- [Exercise description] If a record holds a picture, skip the picture but print everything else exactly.

- [Input records]
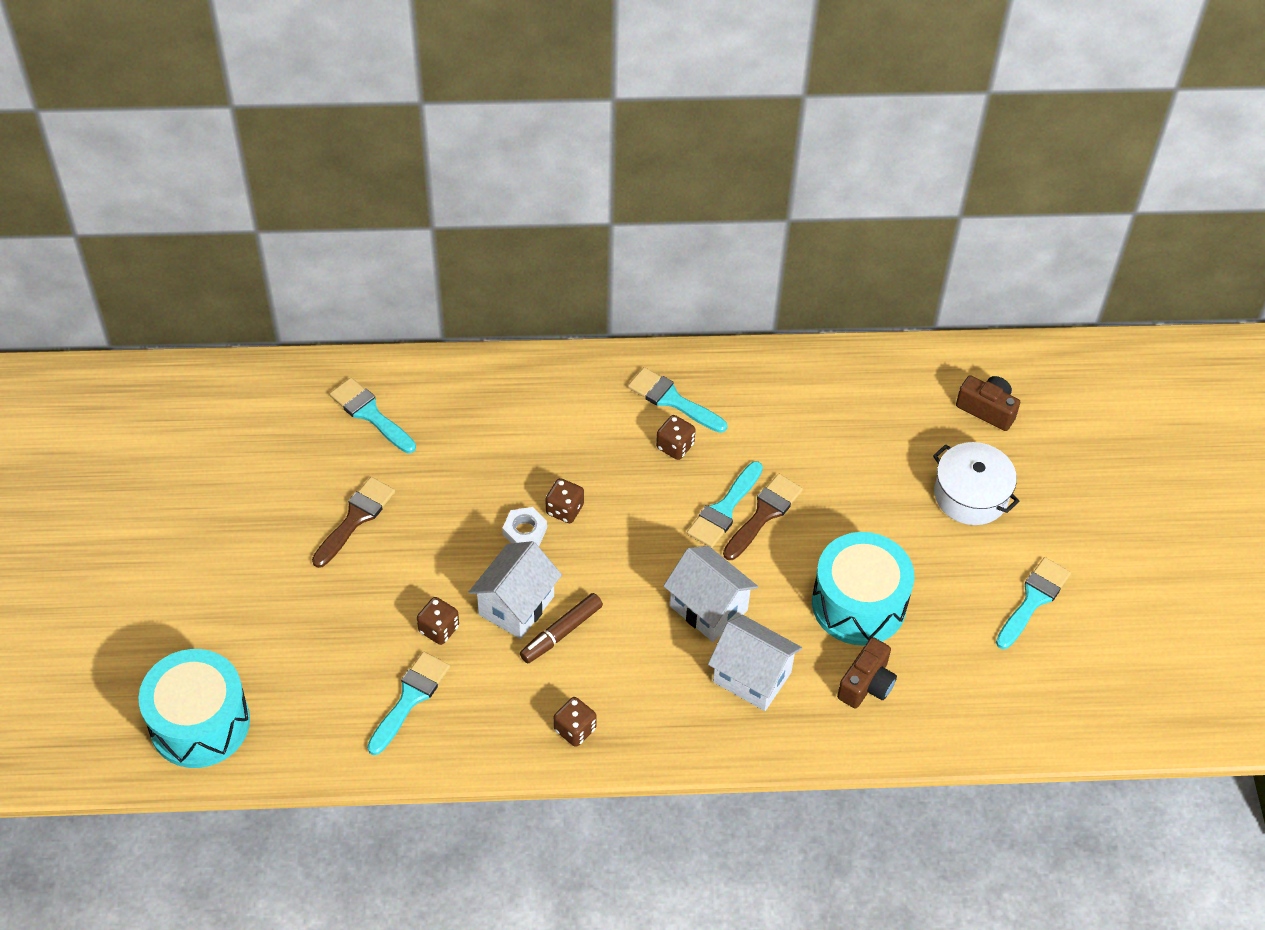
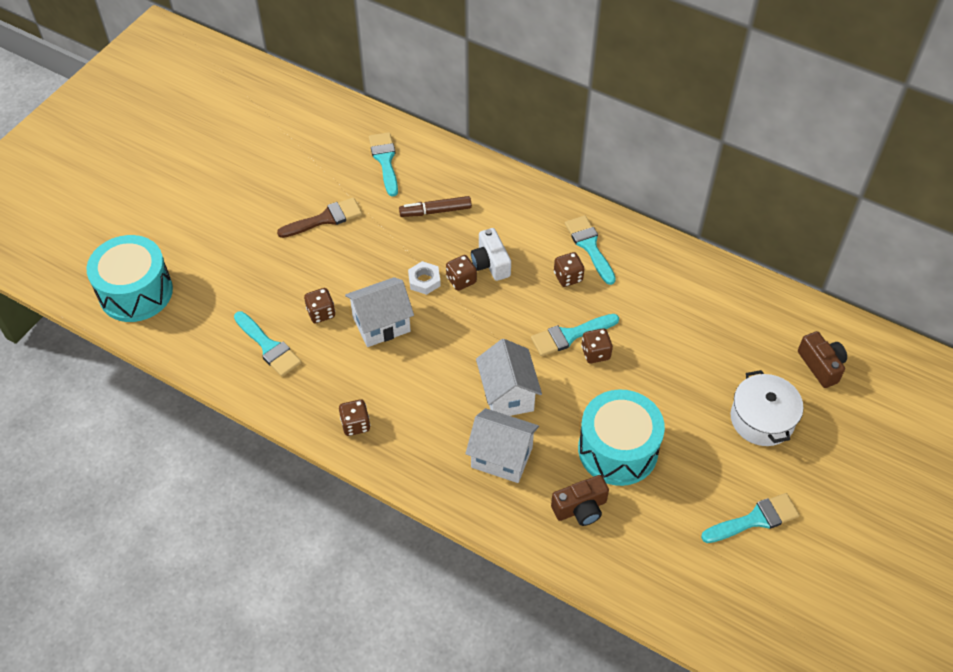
camera: 35 degrees right, 0 degrees up
turquoise brush [367,652,450,755] -> turquoise brush turned 75 degrees clockwise [234,311,301,376]
brown marker [520,593,603,663] -> brown marker moved to [399,196,472,217]
white house [708,615,802,711] -> white house turned 45 degrees counterclockwise [465,408,539,483]
brown brush [723,474,803,560] -> brown dice [581,328,613,363]
none -> white camera [471,228,511,281]

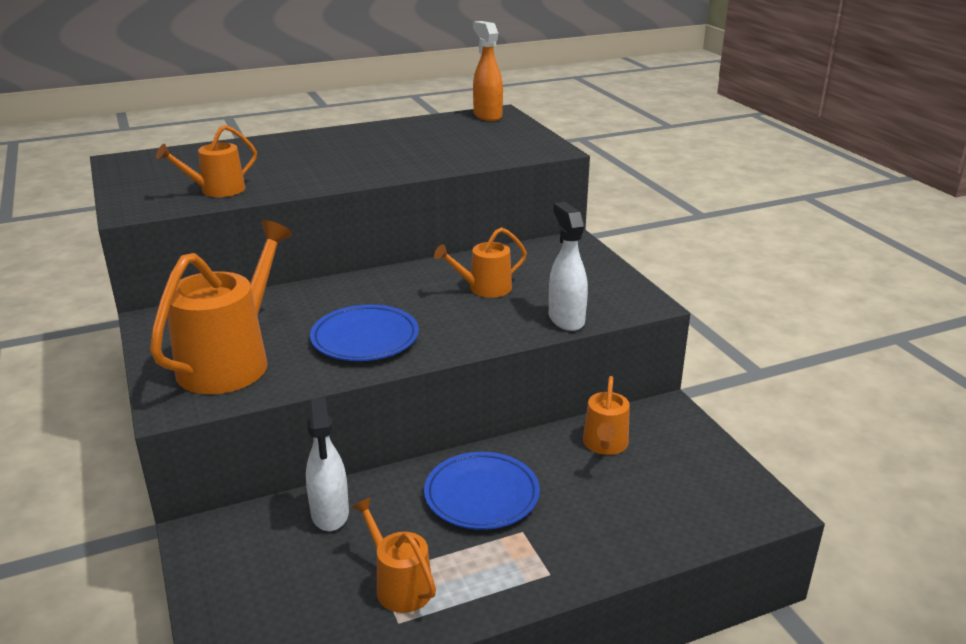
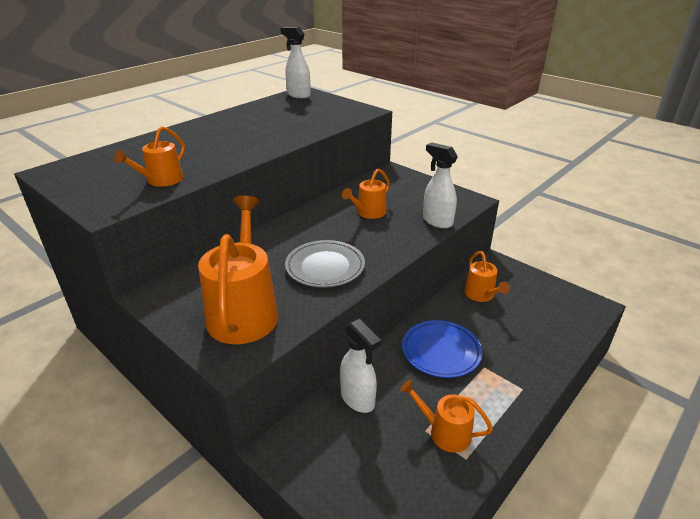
camera: 25 degrees left, 5 degrees up
blue plate [310,305,419,361] -> grey plate [285,240,365,288]
orange spray bottle [473,21,503,121] -> white spray bottle [281,27,311,98]

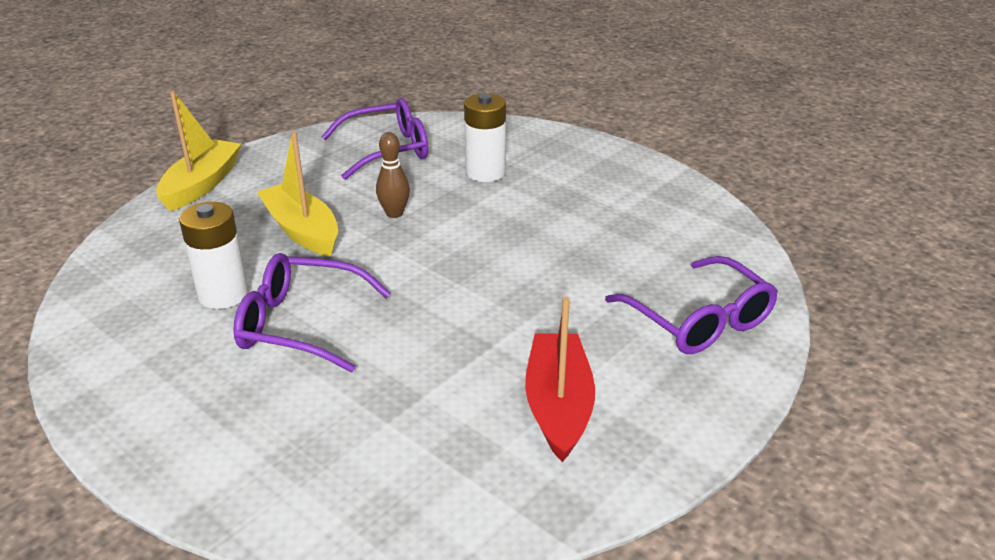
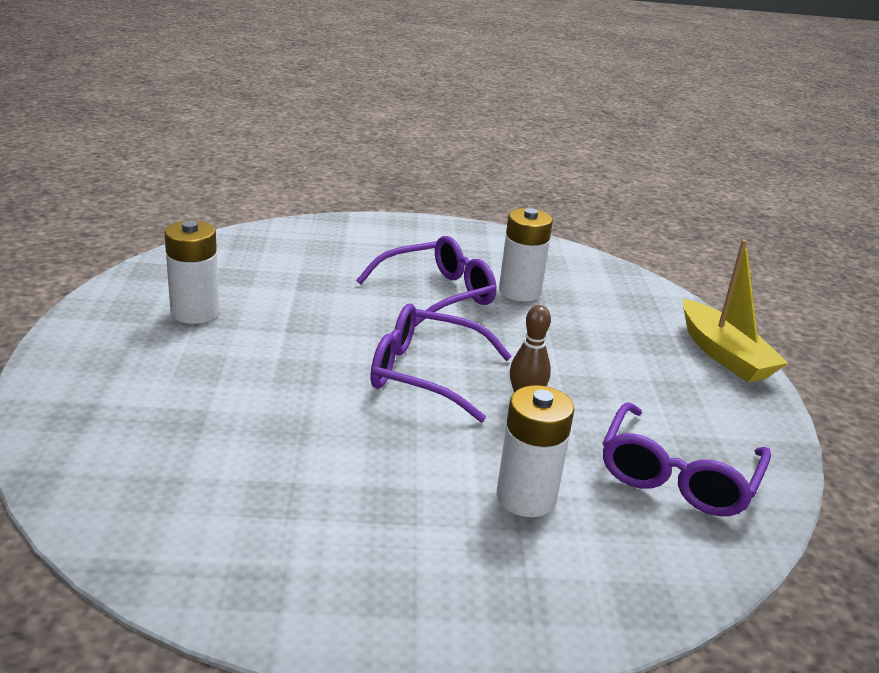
camera: 135 degrees right, 5 degrees down
yellow boat [257,131,338,257] -> none
red boat [525,297,595,462] -> white battery [164,220,219,324]
purple glasses [605,256,778,354] -> purple glasses moved to [370,304,512,422]

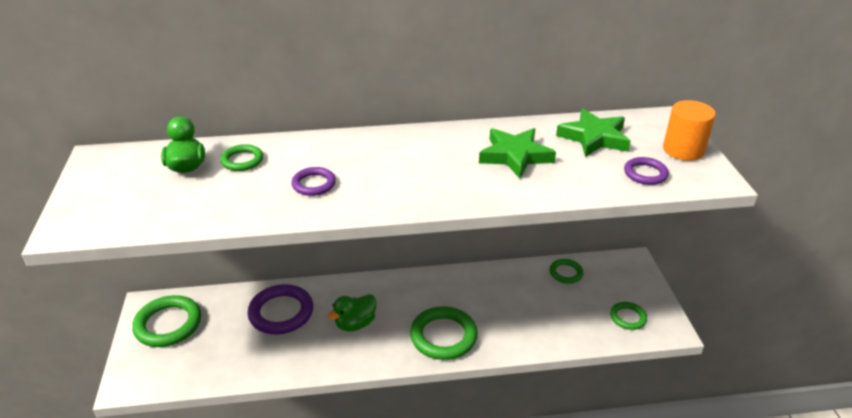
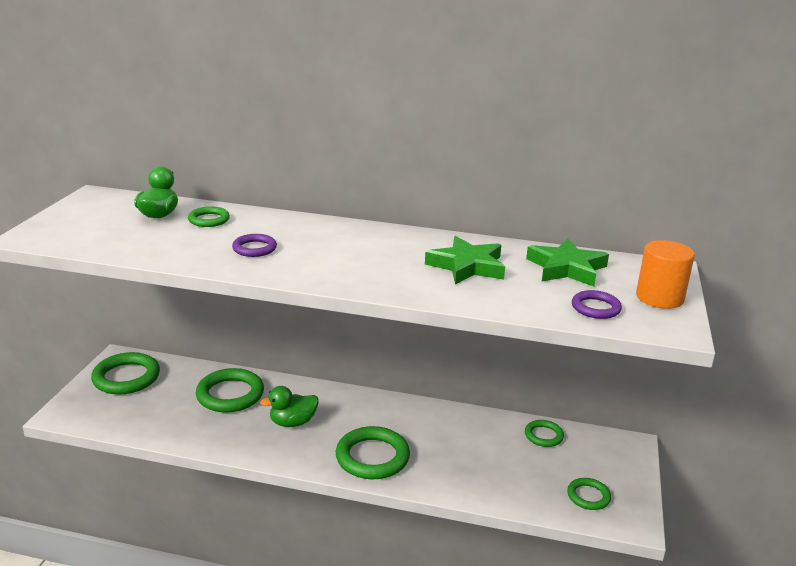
camera: 20 degrees right, 10 degrees down
purple ring [247,284,313,334] -> green ring [196,368,264,413]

- [Reply]
camera: 35 degrees right, 0 degrees up
turquoise brush [367,652,450,755] -> turquoise brush turned 75 degrees clockwise [234,311,301,376]
brown marker [520,593,603,663] -> brown marker moved to [399,196,472,217]
white house [708,615,802,711] -> white house turned 45 degrees counterclockwise [465,408,539,483]
brown brush [723,474,803,560] -> brown dice [581,328,613,363]
none -> white camera [471,228,511,281]

camera: 25 degrees left, 5 degrees up
blue plate [310,305,419,361] -> grey plate [285,240,365,288]
orange spray bottle [473,21,503,121] -> white spray bottle [281,27,311,98]

camera: 135 degrees right, 5 degrees down
yellow boat [257,131,338,257] -> none
red boat [525,297,595,462] -> white battery [164,220,219,324]
purple glasses [605,256,778,354] -> purple glasses moved to [370,304,512,422]

camera: 20 degrees right, 10 degrees down
purple ring [247,284,313,334] -> green ring [196,368,264,413]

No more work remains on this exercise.